## [Records for processing]
-=-=-

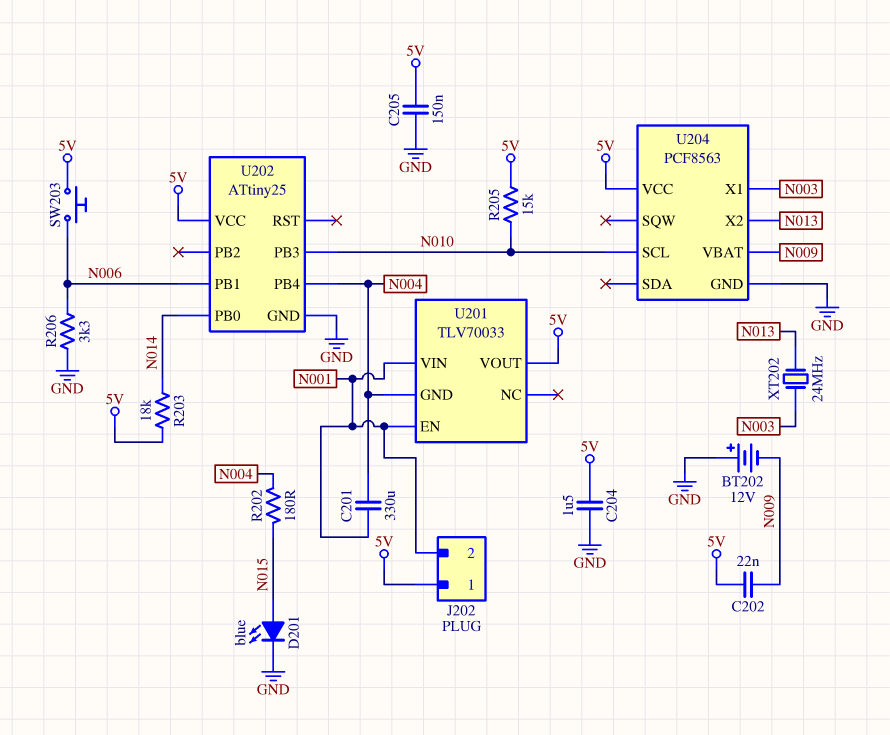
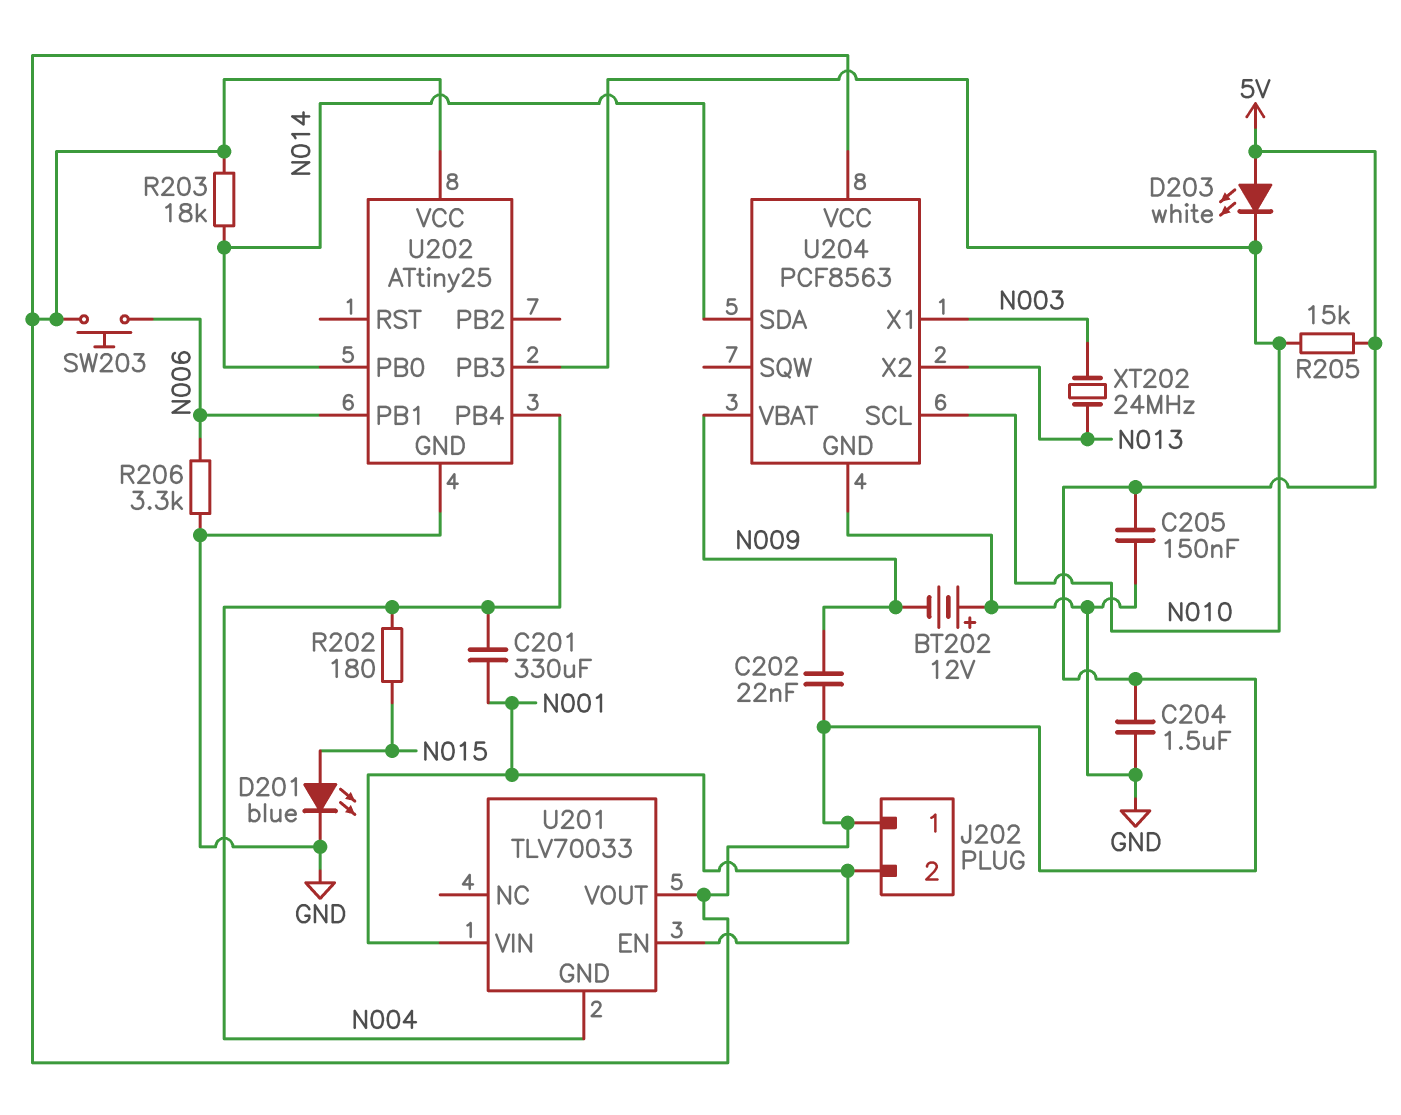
D203: none -> LED white (A 5V, K N010)
U204 pin SDA: none -> N014

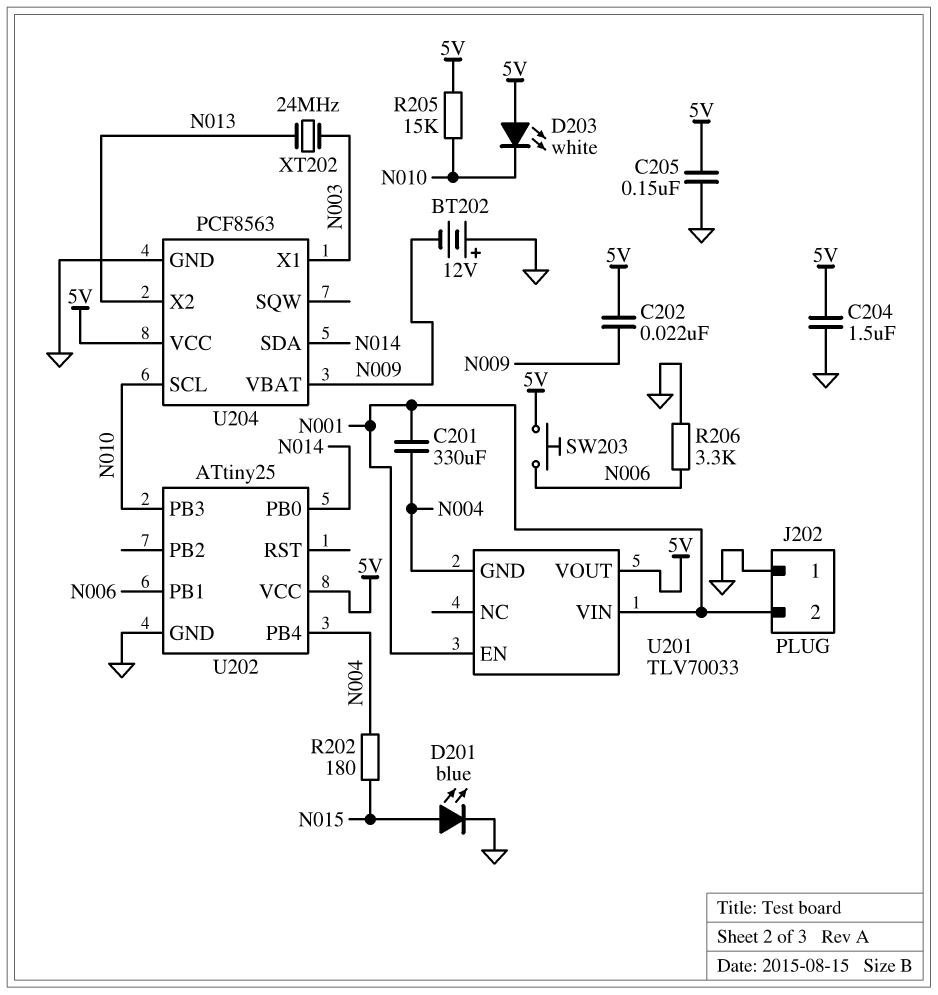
J202 pin 1: 5V -> GND
R203: 18k (5V, N014) -> none

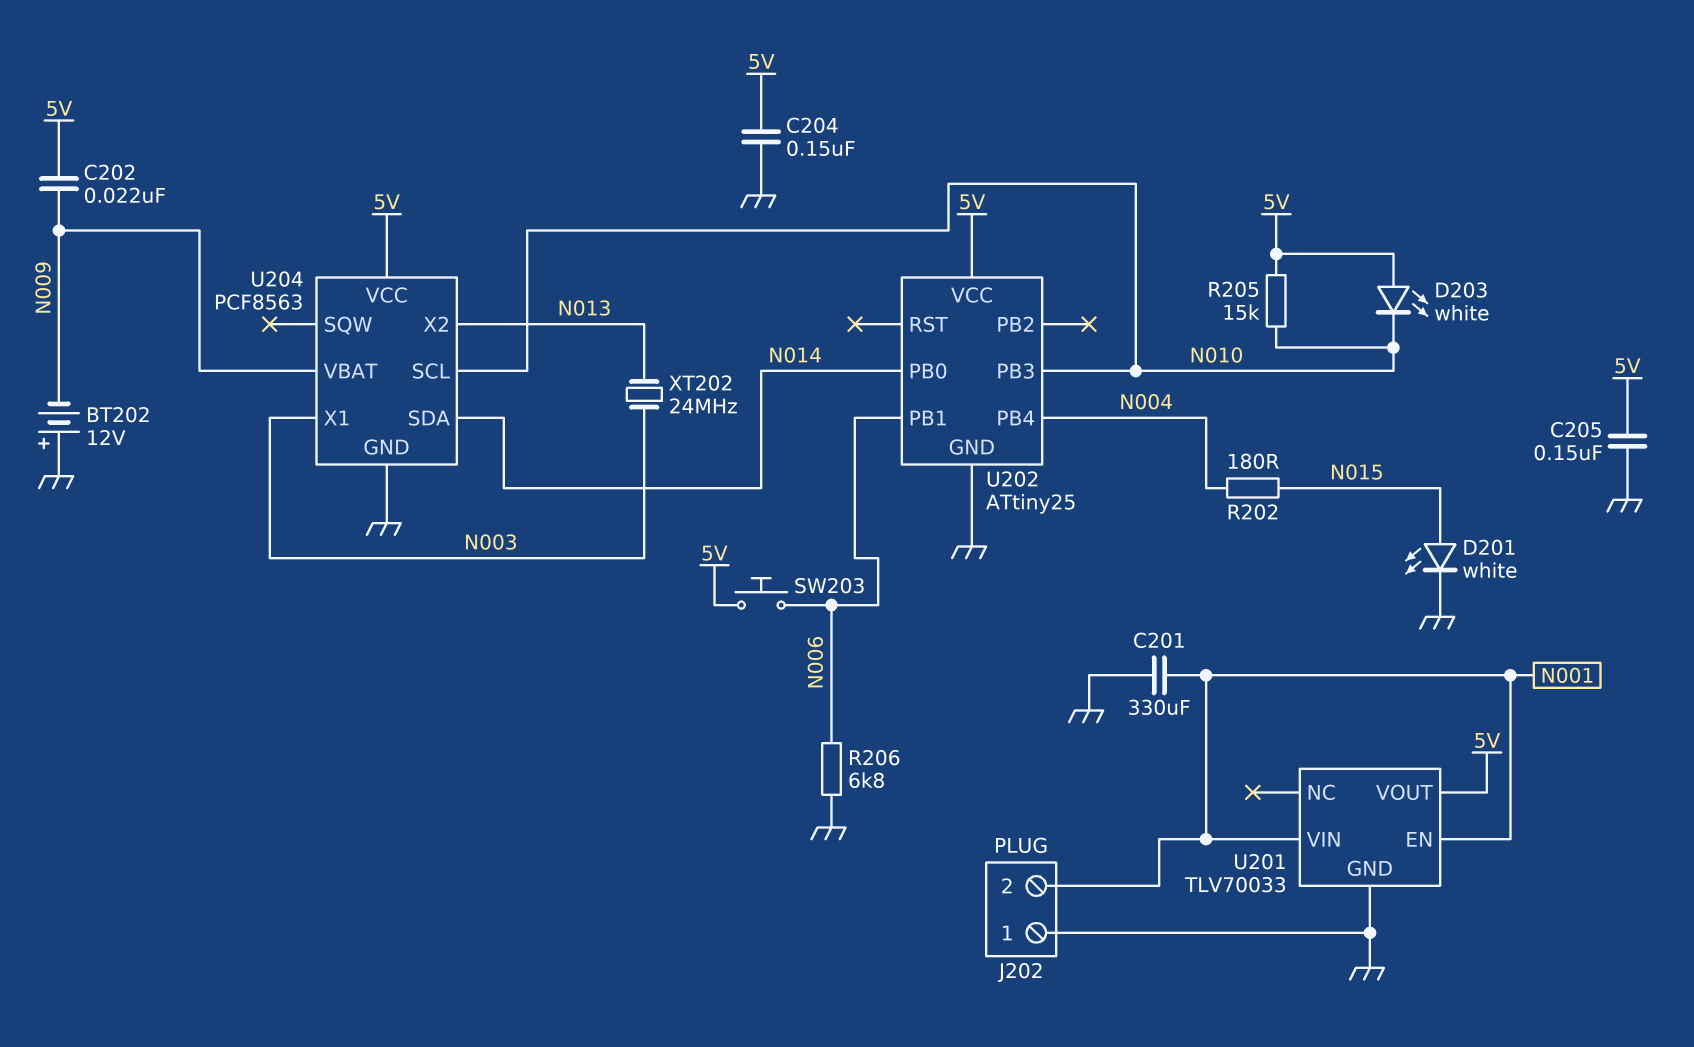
C201: 330uF (N001, N004) -> 330uF (GND, N001)
C204: 1.5uF (5V, GND) -> 150nF (5V, GND)
D201: LED blue (A N015, K GND) -> LED white (A N015, K GND)
R206: 3.3k (GND, N006) -> 6.8k (GND, N006)
U201 pin GND: N004 -> GND

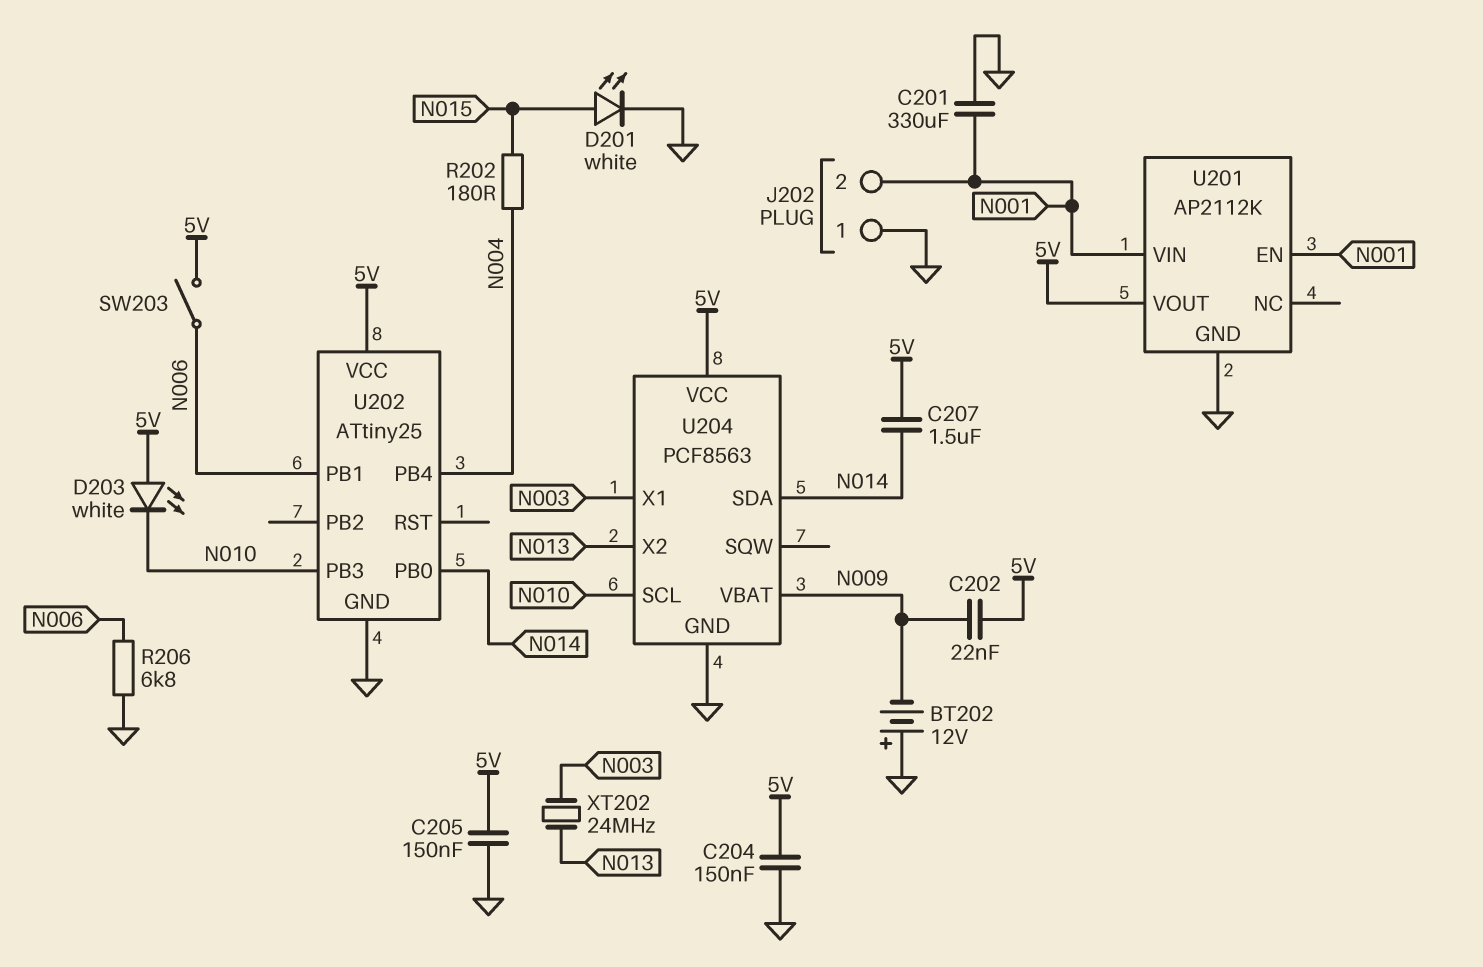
C207: none -> 1.5uF (5V, N014)
R205: 15k (5V, N010) -> none
SW203: button (5V, N006) -> switch (5V, N006)
U201: TLV70033 -> AP2112K

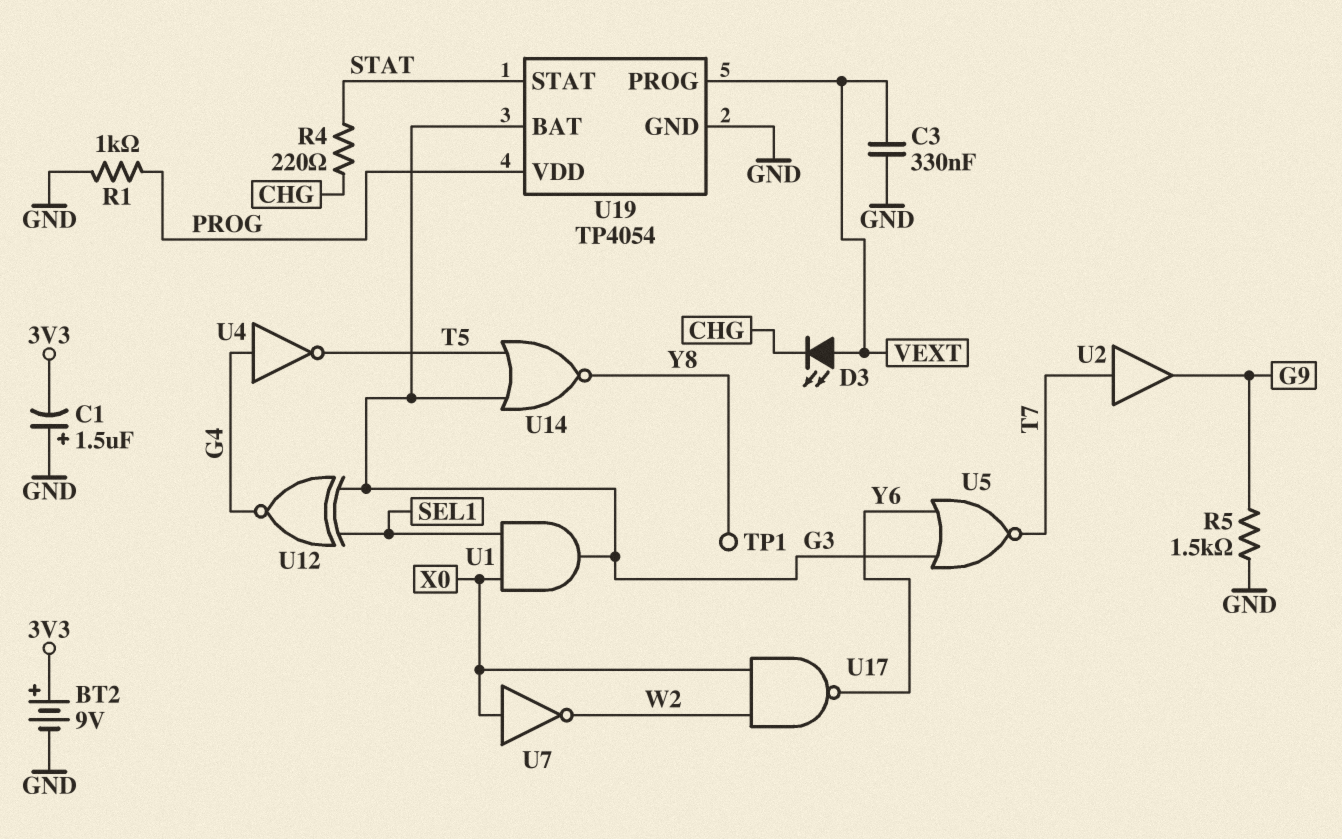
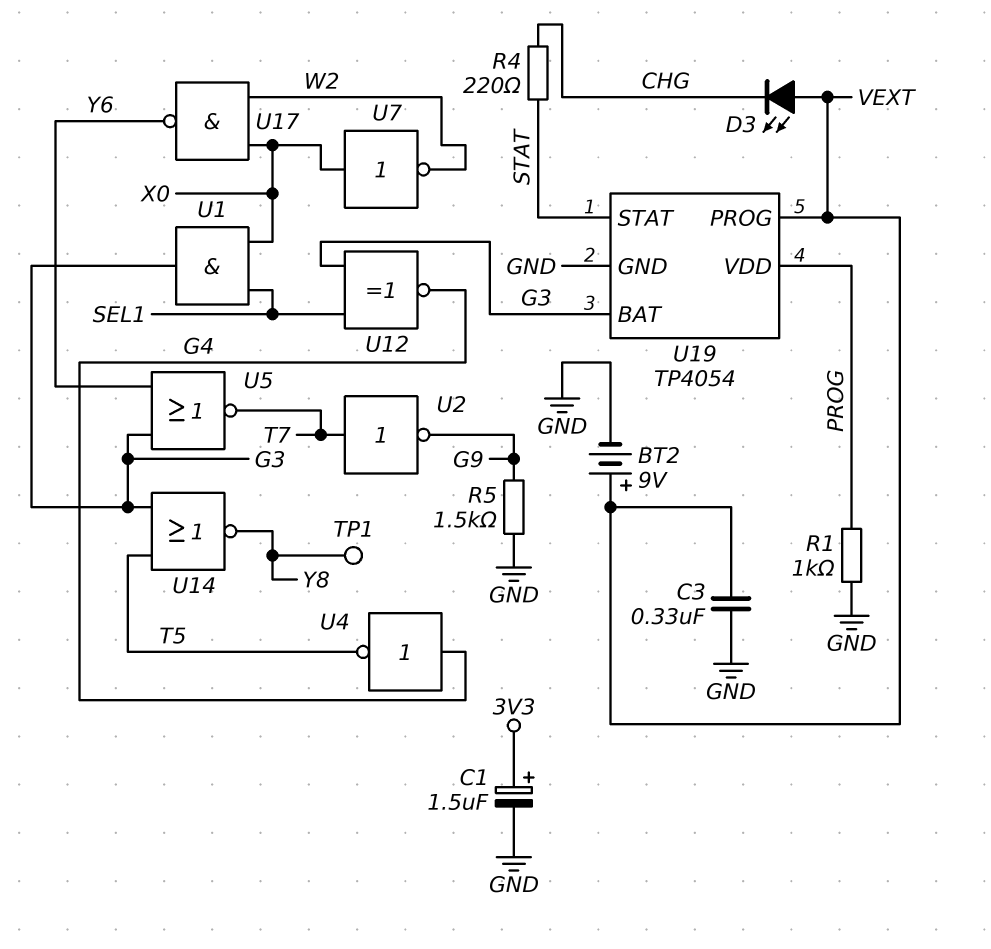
BT2: 9V (plus 3V3, minus GND) -> 9V (plus VEXT, minus GND)
C1: 1.5uF (plus GND, minus 3V3) -> 1.5uF (plus 3V3, minus GND)
U2: buffer (in T7, out G9) -> NOT (in T7, out G9)

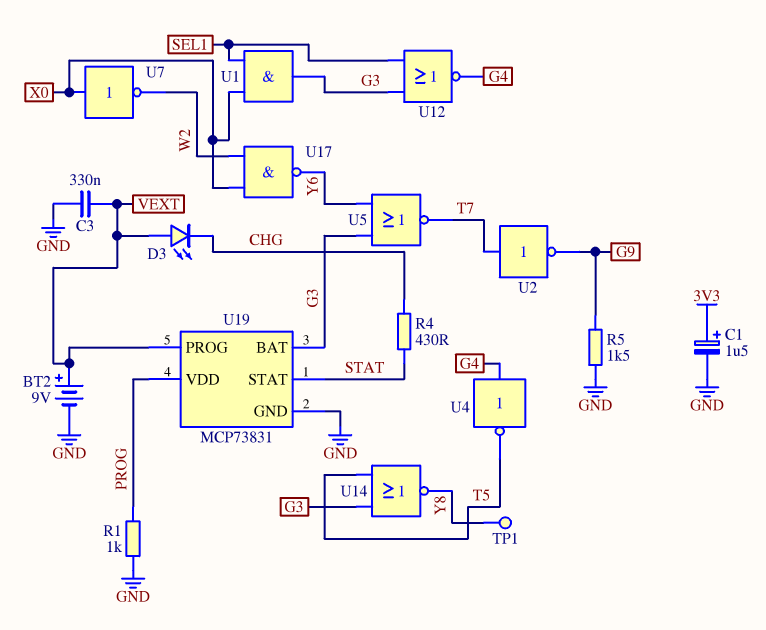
R4: 220 (CHG, STAT) -> 430 (CHG, STAT)
U12: XNOR (in G3, in SEL1, out G4) -> NOR (in G3, in SEL1, out G4)
U19: TP4054 -> MCP73831

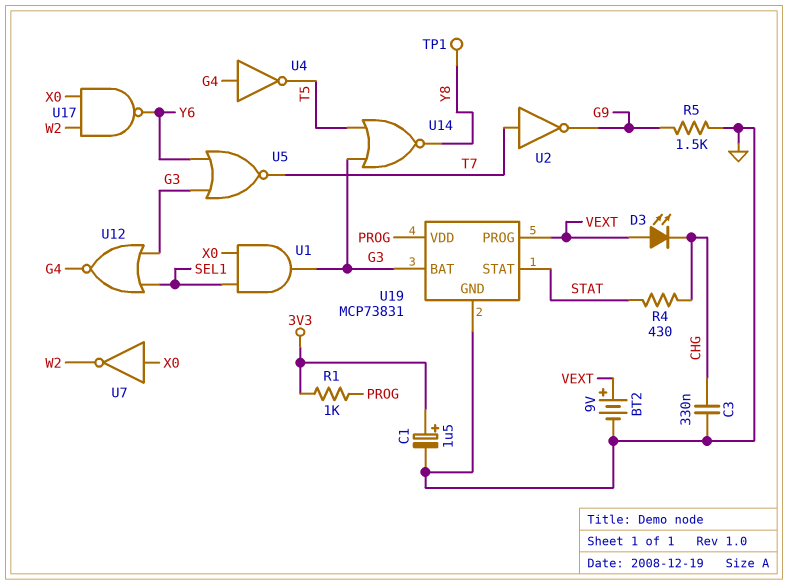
C3: 330nF (GND, VEXT) -> 330nF (CHG, GND)
R1: 1k (GND, PROG) -> 1k (3V3, PROG)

-=-=-

## [What you should do]
Whenever the word "VEXT" appears in a line above, copy that line.

## [Solution for this problem]
BT2: 9V (plus 3V3, minus GND) -> 9V (plus VEXT, minus GND)
C3: 330nF (GND, VEXT) -> 330nF (CHG, GND)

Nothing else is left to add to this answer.